Task statement. Convert the lines, from the first one through the line containing "Ange() (40, 1286)", into a Markdown table with the columns "No." and "Line", numbering each row and omitting blank lines.

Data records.
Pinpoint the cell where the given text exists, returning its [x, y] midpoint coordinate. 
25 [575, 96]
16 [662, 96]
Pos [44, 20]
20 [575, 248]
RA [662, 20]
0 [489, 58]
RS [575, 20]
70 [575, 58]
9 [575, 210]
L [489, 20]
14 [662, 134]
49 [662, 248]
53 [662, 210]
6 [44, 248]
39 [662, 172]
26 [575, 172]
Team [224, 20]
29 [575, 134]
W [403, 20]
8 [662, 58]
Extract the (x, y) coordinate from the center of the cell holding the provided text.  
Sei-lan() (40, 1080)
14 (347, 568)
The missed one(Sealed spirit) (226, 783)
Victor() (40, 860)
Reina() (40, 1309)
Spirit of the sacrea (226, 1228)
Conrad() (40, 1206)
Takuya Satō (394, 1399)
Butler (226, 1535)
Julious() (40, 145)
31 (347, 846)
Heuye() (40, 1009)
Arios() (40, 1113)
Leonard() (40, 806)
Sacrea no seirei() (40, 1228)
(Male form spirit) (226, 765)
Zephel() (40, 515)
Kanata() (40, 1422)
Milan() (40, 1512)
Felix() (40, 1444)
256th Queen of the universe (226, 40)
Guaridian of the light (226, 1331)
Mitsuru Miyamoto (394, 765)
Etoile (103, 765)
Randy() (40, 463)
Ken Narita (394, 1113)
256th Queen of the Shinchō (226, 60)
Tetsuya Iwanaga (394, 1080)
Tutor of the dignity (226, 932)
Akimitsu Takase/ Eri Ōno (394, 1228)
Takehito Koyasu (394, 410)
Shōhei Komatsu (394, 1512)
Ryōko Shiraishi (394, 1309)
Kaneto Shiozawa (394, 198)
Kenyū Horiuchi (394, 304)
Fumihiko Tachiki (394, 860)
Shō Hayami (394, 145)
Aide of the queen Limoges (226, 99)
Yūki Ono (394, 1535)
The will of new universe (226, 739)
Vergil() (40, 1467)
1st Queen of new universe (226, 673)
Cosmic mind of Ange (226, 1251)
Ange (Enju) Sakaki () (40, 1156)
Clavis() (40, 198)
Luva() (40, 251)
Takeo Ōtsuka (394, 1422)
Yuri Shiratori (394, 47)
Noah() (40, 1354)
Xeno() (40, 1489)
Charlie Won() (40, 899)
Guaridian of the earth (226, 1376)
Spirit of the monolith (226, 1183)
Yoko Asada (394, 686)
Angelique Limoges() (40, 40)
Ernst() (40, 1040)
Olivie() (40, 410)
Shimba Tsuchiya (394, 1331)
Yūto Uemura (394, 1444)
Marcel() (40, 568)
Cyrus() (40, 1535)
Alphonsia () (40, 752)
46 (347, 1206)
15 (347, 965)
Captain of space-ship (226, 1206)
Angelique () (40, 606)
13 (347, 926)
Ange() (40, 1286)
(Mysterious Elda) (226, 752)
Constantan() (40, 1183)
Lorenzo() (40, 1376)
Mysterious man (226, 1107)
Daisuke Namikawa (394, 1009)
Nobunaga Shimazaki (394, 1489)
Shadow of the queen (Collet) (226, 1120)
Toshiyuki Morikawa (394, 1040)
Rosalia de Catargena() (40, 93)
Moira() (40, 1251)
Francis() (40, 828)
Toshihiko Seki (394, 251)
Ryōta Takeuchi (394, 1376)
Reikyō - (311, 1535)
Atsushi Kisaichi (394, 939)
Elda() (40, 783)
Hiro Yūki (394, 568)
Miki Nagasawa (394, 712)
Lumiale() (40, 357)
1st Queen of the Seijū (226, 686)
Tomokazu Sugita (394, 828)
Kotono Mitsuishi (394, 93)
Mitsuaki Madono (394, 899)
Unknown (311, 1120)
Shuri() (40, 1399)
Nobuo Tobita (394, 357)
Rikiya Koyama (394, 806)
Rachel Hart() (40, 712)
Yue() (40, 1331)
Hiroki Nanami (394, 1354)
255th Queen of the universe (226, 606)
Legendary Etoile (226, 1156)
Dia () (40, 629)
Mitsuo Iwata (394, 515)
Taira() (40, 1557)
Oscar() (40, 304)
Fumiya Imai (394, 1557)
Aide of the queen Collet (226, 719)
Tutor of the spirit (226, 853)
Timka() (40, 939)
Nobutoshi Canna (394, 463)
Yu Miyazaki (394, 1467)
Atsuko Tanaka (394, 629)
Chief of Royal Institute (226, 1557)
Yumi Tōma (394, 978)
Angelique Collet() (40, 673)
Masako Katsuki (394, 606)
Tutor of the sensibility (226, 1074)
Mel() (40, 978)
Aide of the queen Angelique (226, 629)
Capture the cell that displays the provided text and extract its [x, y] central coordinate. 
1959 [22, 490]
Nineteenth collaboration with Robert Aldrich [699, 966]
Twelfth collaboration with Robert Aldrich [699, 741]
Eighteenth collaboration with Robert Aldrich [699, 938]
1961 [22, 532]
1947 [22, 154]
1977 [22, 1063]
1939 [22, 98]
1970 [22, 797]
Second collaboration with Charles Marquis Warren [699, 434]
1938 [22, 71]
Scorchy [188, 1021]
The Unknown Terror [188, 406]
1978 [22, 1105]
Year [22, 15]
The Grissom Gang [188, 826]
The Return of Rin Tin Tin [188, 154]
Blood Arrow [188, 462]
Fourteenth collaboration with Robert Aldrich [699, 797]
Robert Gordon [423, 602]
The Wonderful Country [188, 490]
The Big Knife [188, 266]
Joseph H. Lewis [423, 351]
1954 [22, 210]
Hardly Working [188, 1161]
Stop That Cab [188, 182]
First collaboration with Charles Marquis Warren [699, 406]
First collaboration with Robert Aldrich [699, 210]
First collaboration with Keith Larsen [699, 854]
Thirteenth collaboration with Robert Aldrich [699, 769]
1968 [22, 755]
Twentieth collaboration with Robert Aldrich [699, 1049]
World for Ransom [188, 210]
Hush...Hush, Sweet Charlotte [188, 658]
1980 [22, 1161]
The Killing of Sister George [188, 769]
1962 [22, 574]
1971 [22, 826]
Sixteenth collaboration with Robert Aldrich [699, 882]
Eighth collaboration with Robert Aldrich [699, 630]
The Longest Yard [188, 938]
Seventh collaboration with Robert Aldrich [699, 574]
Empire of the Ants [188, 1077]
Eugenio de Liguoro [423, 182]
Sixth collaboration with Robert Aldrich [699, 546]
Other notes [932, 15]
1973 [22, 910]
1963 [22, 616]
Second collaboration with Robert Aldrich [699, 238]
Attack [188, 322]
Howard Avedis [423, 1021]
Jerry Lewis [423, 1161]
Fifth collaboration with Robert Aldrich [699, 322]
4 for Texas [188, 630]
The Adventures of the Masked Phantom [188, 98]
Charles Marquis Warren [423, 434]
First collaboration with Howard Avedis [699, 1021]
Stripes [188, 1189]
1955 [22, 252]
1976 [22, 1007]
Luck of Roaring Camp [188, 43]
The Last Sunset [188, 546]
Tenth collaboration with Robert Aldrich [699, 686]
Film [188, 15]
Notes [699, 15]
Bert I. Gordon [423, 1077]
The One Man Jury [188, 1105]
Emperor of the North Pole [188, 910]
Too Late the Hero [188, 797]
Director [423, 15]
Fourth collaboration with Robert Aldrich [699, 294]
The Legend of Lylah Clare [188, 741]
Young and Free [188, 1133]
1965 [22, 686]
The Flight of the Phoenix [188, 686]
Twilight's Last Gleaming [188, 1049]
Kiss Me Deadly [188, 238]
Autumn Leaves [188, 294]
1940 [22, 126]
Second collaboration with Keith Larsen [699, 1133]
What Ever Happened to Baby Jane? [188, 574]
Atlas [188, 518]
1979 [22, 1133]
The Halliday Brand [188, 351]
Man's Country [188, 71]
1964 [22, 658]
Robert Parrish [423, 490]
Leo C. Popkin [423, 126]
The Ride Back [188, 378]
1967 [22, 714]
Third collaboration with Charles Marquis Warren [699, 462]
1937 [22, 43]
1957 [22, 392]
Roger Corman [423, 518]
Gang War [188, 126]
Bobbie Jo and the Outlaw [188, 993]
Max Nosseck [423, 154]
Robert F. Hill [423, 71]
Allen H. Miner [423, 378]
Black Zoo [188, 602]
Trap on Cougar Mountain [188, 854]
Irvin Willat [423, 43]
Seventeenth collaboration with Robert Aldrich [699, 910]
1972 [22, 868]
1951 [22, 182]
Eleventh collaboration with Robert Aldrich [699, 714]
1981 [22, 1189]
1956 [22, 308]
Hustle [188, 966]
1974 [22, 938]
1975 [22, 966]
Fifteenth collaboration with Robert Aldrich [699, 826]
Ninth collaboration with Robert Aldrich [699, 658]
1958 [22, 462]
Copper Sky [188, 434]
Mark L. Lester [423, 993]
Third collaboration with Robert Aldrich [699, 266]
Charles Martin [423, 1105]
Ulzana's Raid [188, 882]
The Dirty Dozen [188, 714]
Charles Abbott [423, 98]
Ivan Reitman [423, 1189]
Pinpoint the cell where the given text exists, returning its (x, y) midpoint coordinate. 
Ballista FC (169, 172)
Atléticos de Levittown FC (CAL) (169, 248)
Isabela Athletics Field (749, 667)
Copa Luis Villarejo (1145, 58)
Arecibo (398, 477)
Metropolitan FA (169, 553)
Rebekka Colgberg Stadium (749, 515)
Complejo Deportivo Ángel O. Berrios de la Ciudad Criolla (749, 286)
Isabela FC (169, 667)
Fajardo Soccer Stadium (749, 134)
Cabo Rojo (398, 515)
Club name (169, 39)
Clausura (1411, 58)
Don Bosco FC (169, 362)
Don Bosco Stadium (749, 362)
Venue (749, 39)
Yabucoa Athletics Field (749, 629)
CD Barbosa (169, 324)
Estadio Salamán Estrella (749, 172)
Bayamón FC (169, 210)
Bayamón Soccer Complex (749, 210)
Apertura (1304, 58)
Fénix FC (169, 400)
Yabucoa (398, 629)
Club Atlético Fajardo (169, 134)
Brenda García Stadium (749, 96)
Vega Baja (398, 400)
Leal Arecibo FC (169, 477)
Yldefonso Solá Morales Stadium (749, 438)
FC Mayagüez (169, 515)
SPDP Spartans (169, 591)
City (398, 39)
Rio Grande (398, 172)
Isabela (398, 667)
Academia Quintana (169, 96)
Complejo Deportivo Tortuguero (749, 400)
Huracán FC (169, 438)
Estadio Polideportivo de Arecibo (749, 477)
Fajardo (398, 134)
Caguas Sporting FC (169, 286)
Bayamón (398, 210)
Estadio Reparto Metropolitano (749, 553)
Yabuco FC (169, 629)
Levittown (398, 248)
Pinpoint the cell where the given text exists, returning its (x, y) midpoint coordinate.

The completed task.
| No. | Line |
|---|---|
| 1 | Pinpoint the cell where the given text exists, returning its [x, y] midpoint coordinate.  |
| 2 | 25 [575, 96] |
| 3 | 16 [662, 96] |
| 4 | Pos [44, 20] |
| 5 | 20 [575, 248] |
| 6 | RA [662, 20] |
| 7 | 0 [489, 58] |
| 8 | RS [575, 20] |
| 9 | 70 [575, 58] |
| 10 | 9 [575, 210] |
| 11 | L [489, 20] |
| 12 | 14 [662, 134] |
| 13 | 49 [662, 248] |
| 14 | 53 [662, 210] |
| 15 | 6 [44, 248] |
| 16 | 39 [662, 172] |
| 17 | 26 [575, 172] |
| 18 | Team [224, 20] |
| 19 | 29 [575, 134] |
| 20 | W [403, 20] |
| 21 | 8 [662, 58] |
| 22 | Extract the (x, y) coordinate from the center of the cell holding the provided text.   |
| 23 | Sei-lan() (40, 1080) |
| 24 | 14 (347, 568) |
| 25 | The missed one(Sealed spirit) (226, 783) |
| 26 | Victor() (40, 860) |
| 27 | Reina() (40, 1309) |
| 28 | Spirit of the sacrea (226, 1228) |
| 29 | Conrad() (40, 1206) |
| 30 | Takuya Satō (394, 1399) |
| 31 | Butler (226, 1535) |
| 32 | Julious() (40, 145) |
| 33 | 31 (347, 846) |
| 34 | Heuye() (40, 1009) |
| 35 | Arios() (40, 1113) |
| 36 | Leonard() (40, 806) |
| 37 | Sacrea no seirei() (40, 1228) |
| 38 | (Male form spirit) (226, 765) |
| 39 | Zephel() (40, 515) |
| 40 | Kanata() (40, 1422) |
| 41 | Milan() (40, 1512) |
| 42 | Felix() (40, 1444) |
| 43 | 256th Queen of the universe (226, 40) |
| 44 | Guaridian of the light (226, 1331) |
| 45 | Mitsuru Miyamoto (394, 765) |
| 46 | Etoile (103, 765) |
| 47 | Randy() (40, 463) |
| 48 | Ken Narita (394, 1113) |
| 49 | 256th Queen of the Shinchō (226, 60) |
| 50 | Tetsuya Iwanaga (394, 1080) |
| 51 | Tutor of the dignity (226, 932) |
| 52 | Akimitsu Takase/ Eri Ōno (394, 1228) |
| 53 | Takehito Koyasu (394, 410) |
| 54 | Shōhei Komatsu (394, 1512) |
| 55 | Ryōko Shiraishi (394, 1309) |
| 56 | Kaneto Shiozawa (394, 198) |
| 57 | Kenyū Horiuchi (394, 304) |
| 58 | Fumihiko Tachiki (394, 860) |
| 59 | Shō Hayami (394, 145) |
| 60 | Aide of the queen Limoges (226, 99) |
| 61 | Yūki Ono (394, 1535) |
| 62 | The will of new universe (226, 739) |
| 63 | Vergil() (40, 1467) |
| 64 | 1st Queen of new universe (226, 673) |
| 65 | Cosmic mind of Ange (226, 1251) |
| 66 | Ange (Enju) Sakaki () (40, 1156) |
| 67 | Clavis() (40, 198) |
| 68 | Luva() (40, 251) |
| 69 | Takeo Ōtsuka (394, 1422) |
| 70 | Yuri Shiratori (394, 47) |
| 71 | Noah() (40, 1354) |
| 72 | Xeno() (40, 1489) |
| 73 | Charlie Won() (40, 899) |
| 74 | Guaridian of the earth (226, 1376) |
| 75 | Spirit of the monolith (226, 1183) |
| 76 | Yoko Asada (394, 686) |
| 77 | Angelique Limoges() (40, 40) |
| 78 | Ernst() (40, 1040) |
| 79 | Olivie() (40, 410) |
| 80 | Shimba Tsuchiya (394, 1331) |
| 81 | Yūto Uemura (394, 1444) |
| 82 | Marcel() (40, 568) |
| 83 | Cyrus() (40, 1535) |
| 84 | Alphonsia () (40, 752) |
| 85 | 46 (347, 1206) |
| 86 | 15 (347, 965) |
| 87 | Captain of space-ship (226, 1206) |
| 88 | Angelique () (40, 606) |
| 89 | 13 (347, 926) |
| 90 | Ange() (40, 1286) |